YOUR INSTRUCTIONS: Would you return exactly the lines from the top of the data below through the one containing "(390, 149) = (664, 306): blue", leaving out the pictures?

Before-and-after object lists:
[Start of section]
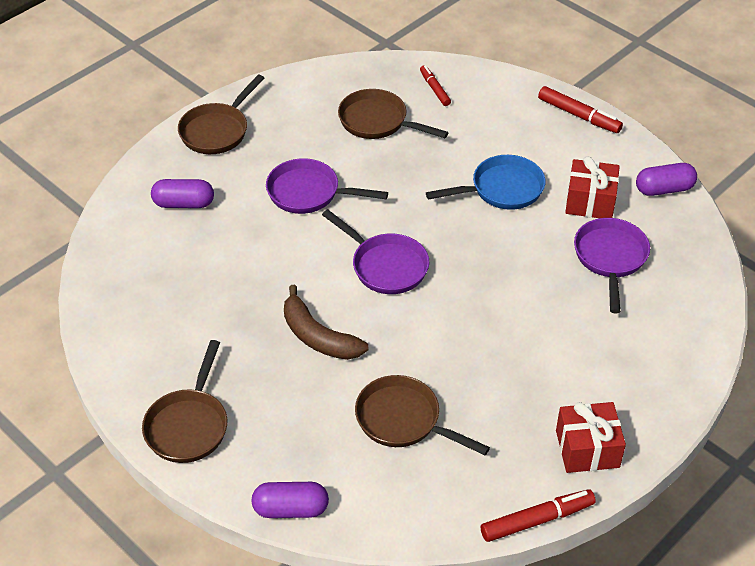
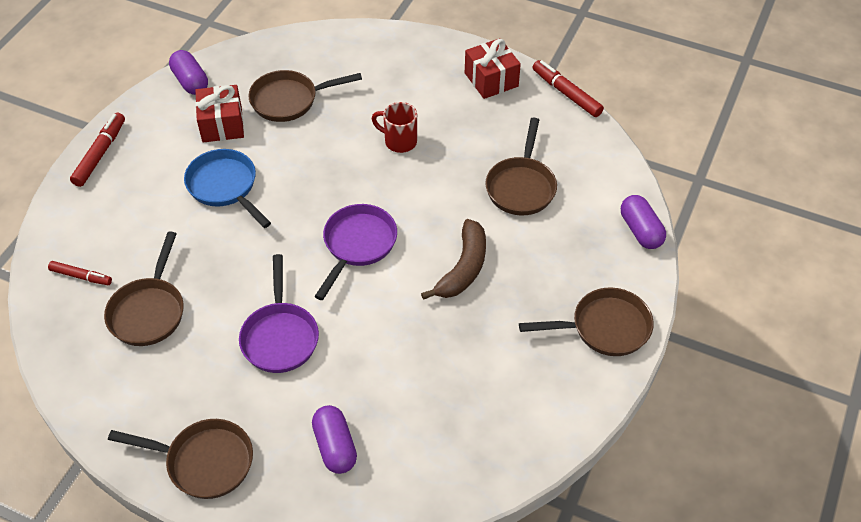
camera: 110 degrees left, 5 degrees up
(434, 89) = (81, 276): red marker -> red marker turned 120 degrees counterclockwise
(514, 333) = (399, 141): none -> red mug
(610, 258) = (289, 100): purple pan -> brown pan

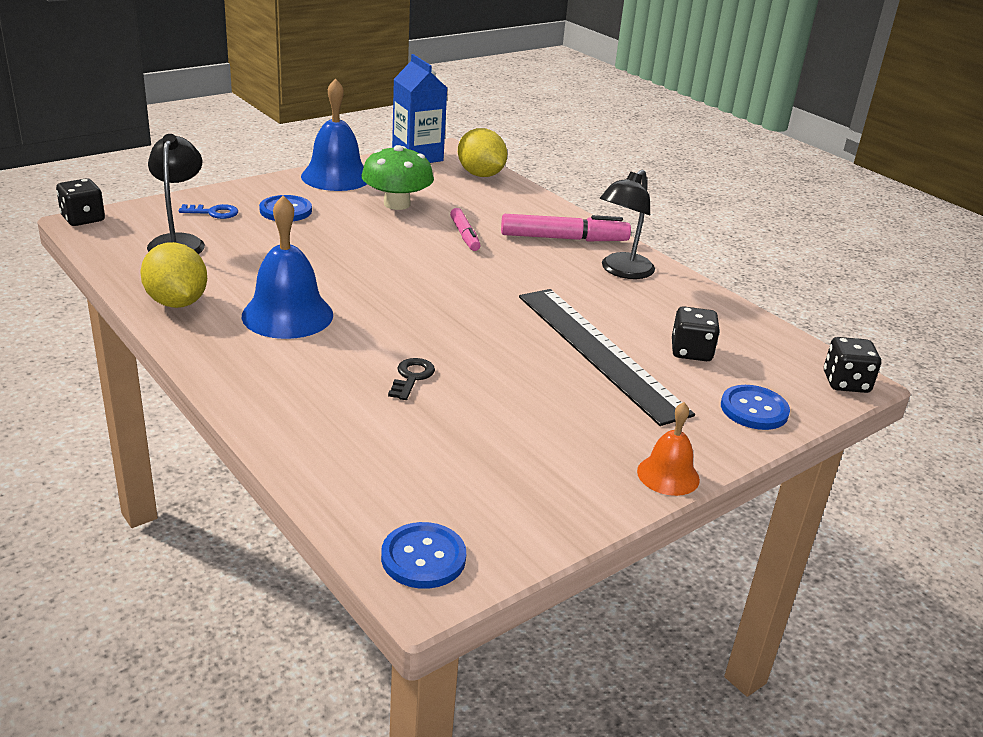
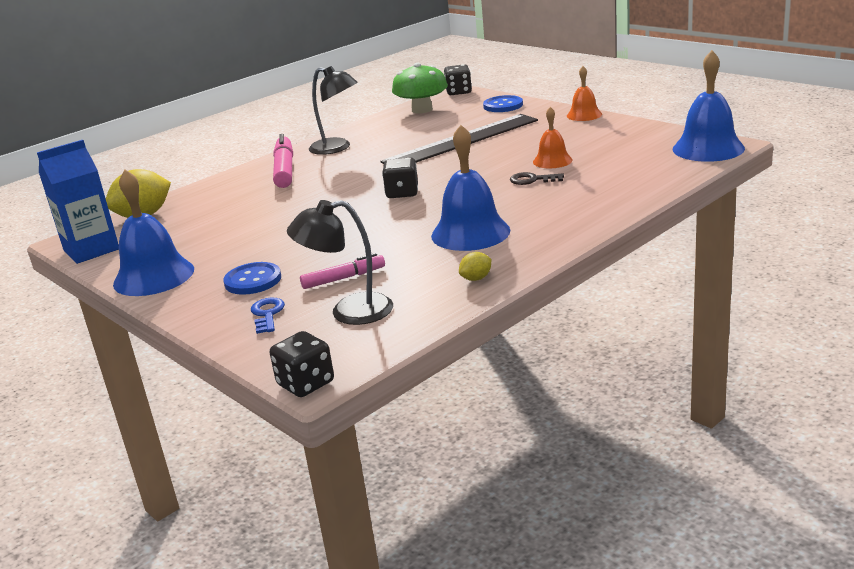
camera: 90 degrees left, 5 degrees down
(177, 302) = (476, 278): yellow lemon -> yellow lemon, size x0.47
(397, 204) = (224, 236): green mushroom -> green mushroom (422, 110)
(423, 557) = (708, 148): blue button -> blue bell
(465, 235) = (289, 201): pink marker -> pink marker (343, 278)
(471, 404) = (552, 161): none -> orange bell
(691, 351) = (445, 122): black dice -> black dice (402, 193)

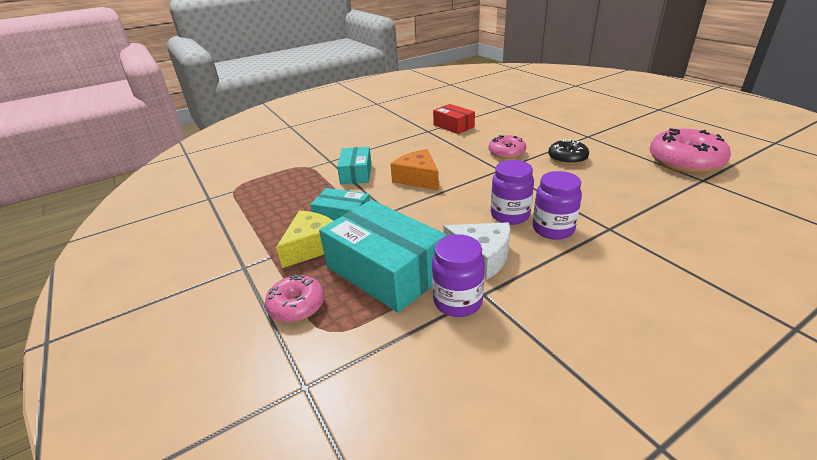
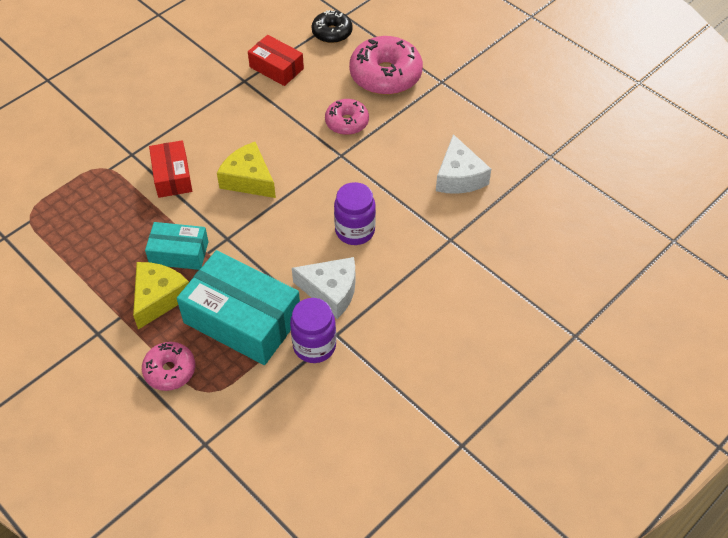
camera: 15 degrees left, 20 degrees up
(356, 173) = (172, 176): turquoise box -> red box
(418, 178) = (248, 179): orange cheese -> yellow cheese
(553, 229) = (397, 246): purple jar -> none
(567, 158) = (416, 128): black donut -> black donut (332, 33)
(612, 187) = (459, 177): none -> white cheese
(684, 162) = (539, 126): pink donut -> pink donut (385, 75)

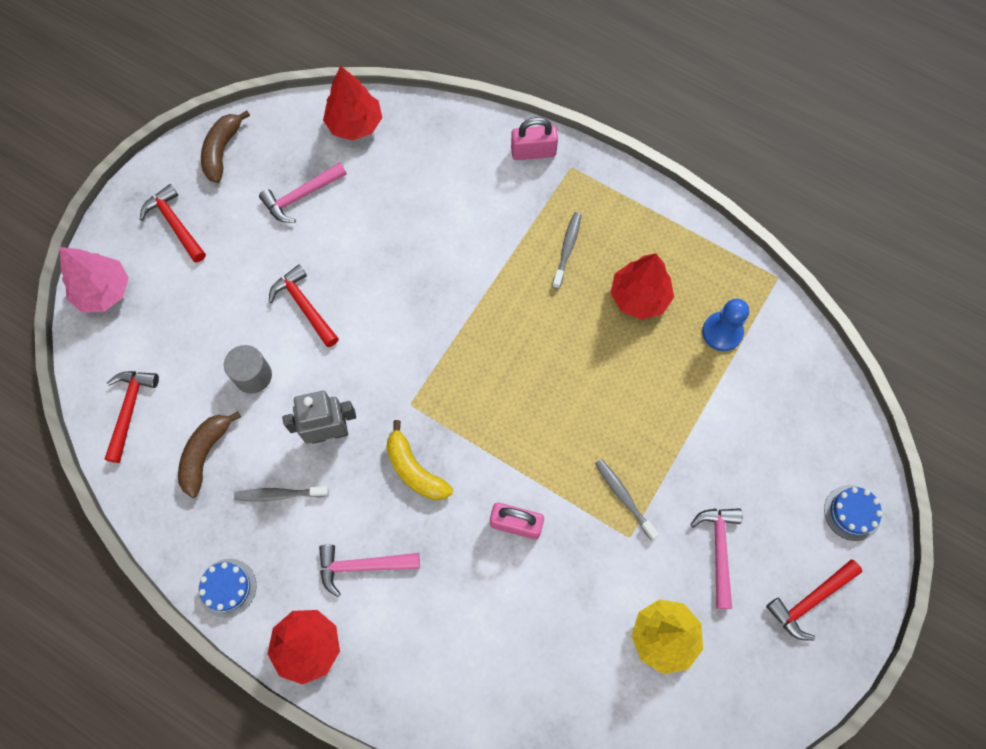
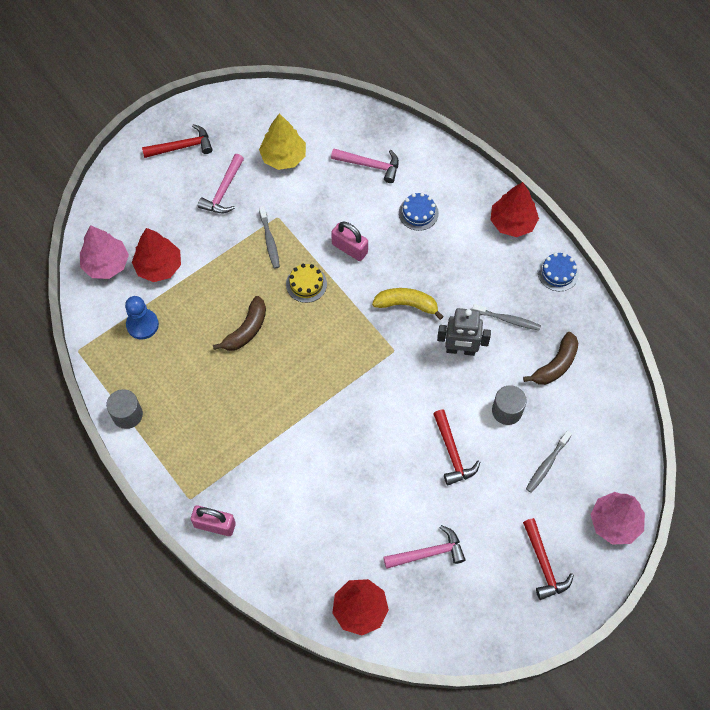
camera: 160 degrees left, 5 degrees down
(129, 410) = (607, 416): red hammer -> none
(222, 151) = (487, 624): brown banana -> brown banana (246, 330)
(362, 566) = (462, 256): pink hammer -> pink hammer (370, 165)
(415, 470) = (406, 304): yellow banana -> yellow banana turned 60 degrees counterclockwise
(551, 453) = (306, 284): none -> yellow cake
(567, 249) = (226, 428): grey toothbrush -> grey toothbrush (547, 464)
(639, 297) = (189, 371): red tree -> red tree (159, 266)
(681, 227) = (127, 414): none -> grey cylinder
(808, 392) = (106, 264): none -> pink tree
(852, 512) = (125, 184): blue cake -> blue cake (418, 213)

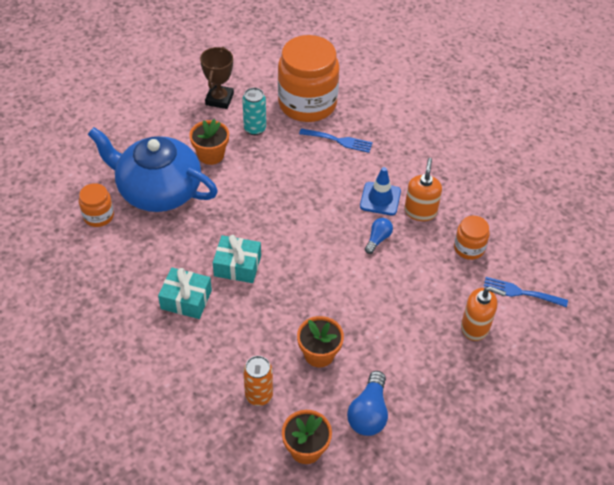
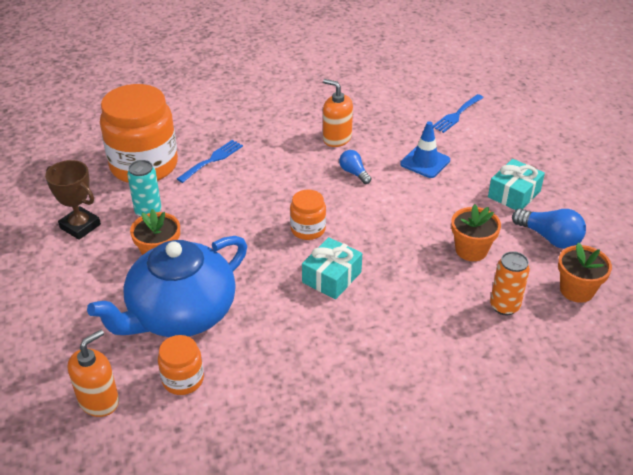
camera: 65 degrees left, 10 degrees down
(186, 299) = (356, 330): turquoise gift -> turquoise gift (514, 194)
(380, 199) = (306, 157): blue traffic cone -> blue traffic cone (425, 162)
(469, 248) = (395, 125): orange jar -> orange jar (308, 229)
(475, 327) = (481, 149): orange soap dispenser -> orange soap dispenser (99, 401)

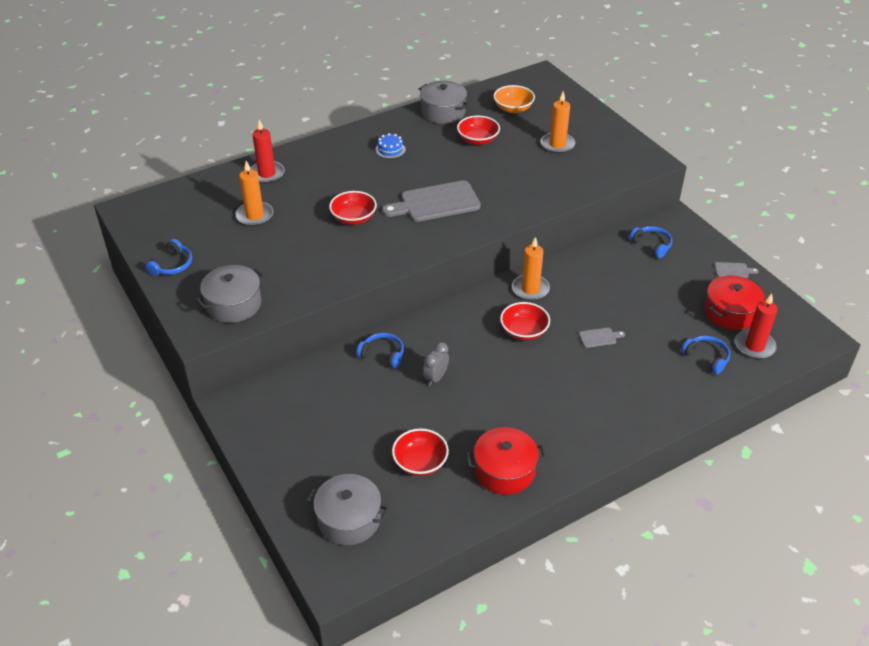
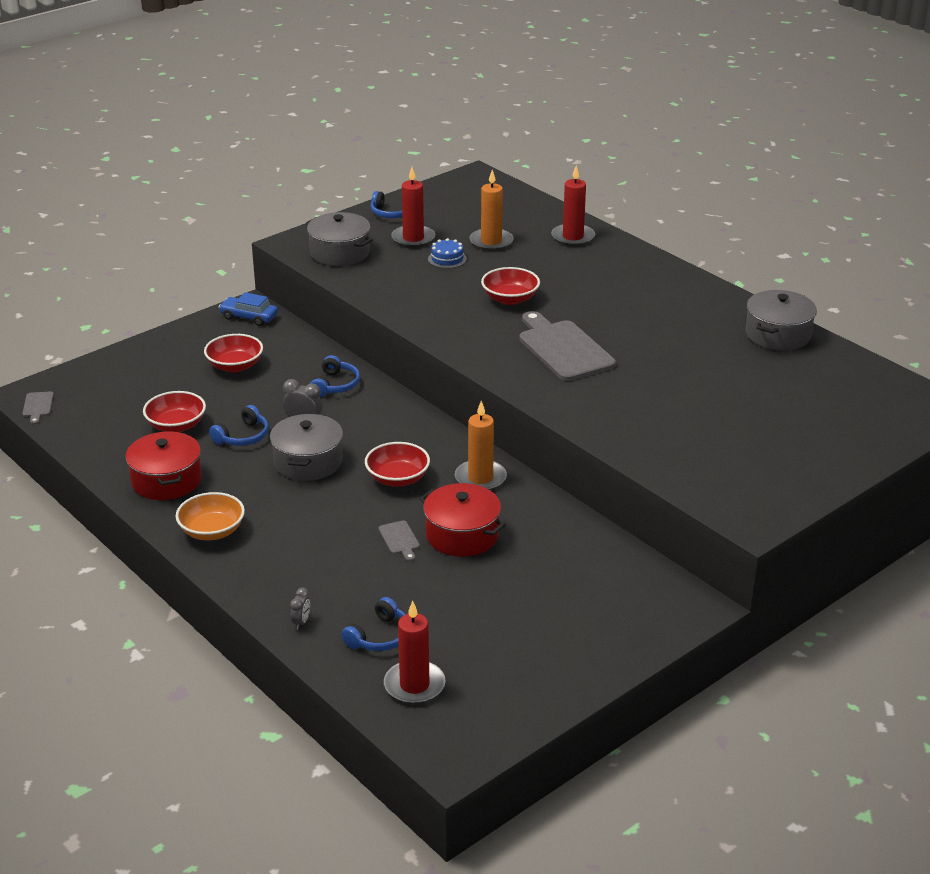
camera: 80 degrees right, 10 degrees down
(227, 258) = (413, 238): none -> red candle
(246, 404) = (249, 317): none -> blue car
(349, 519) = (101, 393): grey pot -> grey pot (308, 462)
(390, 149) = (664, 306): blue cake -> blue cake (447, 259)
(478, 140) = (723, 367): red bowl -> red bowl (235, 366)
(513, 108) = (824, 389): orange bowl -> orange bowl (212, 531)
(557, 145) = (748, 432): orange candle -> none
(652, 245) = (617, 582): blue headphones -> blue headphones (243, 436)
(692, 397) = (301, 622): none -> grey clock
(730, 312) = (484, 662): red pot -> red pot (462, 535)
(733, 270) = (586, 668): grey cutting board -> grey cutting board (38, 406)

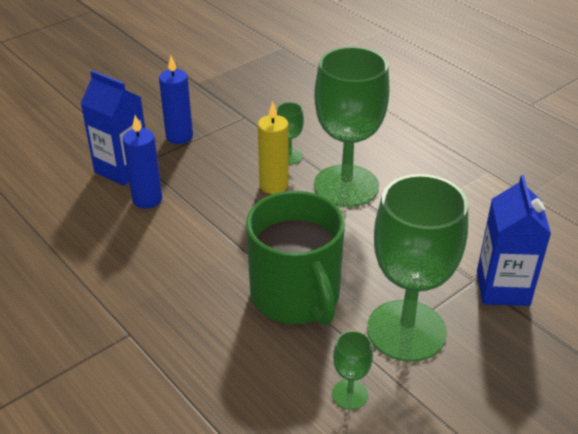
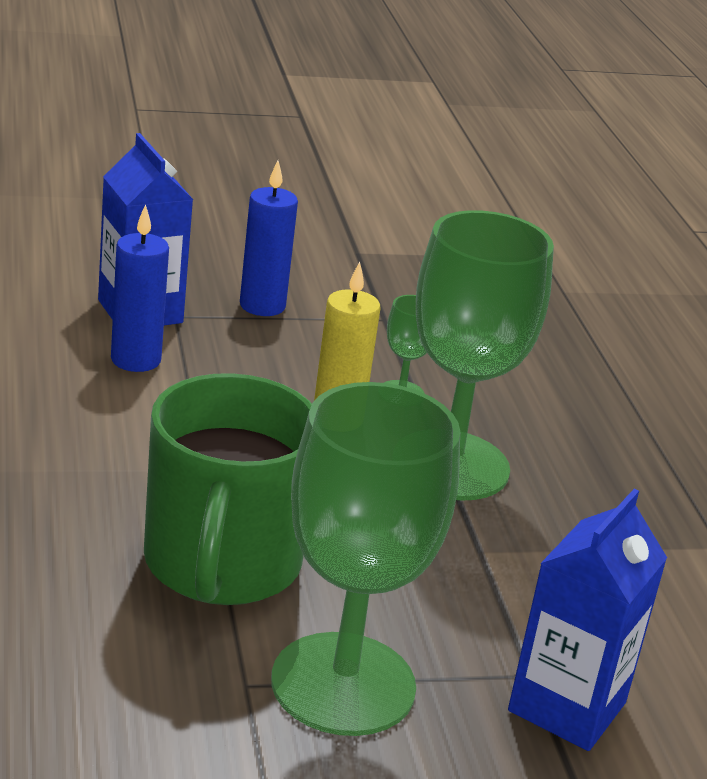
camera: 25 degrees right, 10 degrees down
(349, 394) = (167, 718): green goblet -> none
[End of section]
SOLUTION TO THE PROBLEM:
camera: 110 degrees left, 5 degrees up
(434, 89) = (81, 276): red marker -> red marker turned 120 degrees counterclockwise
(514, 333) = (399, 141): none -> red mug
(610, 258) = (289, 100): purple pan -> brown pan

camera: 90 degrees left, 5 degrees down
(177, 302) = (476, 278): yellow lemon -> yellow lemon, size x0.47
(397, 204) = (224, 236): green mushroom -> green mushroom (422, 110)
(423, 557) = (708, 148): blue button -> blue bell
(465, 235) = (289, 201): pink marker -> pink marker (343, 278)
(471, 404) = (552, 161): none -> orange bell
(691, 351) = (445, 122): black dice -> black dice (402, 193)

camera: 15 degrees left, 20 degrees up
(356, 173) = (172, 176): turquoise box -> red box
(418, 178) = (248, 179): orange cheese -> yellow cheese
(553, 229) = (397, 246): purple jar -> none
(567, 158) = (416, 128): black donut -> black donut (332, 33)
(612, 187) = (459, 177): none -> white cheese
(684, 162) = (539, 126): pink donut -> pink donut (385, 75)

camera: 160 degrees left, 5 degrees down
(129, 410) = (607, 416): red hammer -> none
(222, 151) = (487, 624): brown banana -> brown banana (246, 330)
(362, 566) = (462, 256): pink hammer -> pink hammer (370, 165)
(415, 470) = (406, 304): yellow banana -> yellow banana turned 60 degrees counterclockwise
(551, 453) = (306, 284): none -> yellow cake
(567, 249) = (226, 428): grey toothbrush -> grey toothbrush (547, 464)
(639, 297) = (189, 371): red tree -> red tree (159, 266)
(681, 227) = (127, 414): none -> grey cylinder
(808, 392) = (106, 264): none -> pink tree
(852, 512) = (125, 184): blue cake -> blue cake (418, 213)

camera: 65 degrees left, 10 degrees down
(186, 299) = (356, 330): turquoise gift -> turquoise gift (514, 194)
(380, 199) = (306, 157): blue traffic cone -> blue traffic cone (425, 162)
(469, 248) = (395, 125): orange jar -> orange jar (308, 229)
(475, 327) = (481, 149): orange soap dispenser -> orange soap dispenser (99, 401)

camera: 80 degrees right, 10 degrees down
(227, 258) = (413, 238): none -> red candle
(246, 404) = (249, 317): none -> blue car
(349, 519) = (101, 393): grey pot -> grey pot (308, 462)
(390, 149) = (664, 306): blue cake -> blue cake (447, 259)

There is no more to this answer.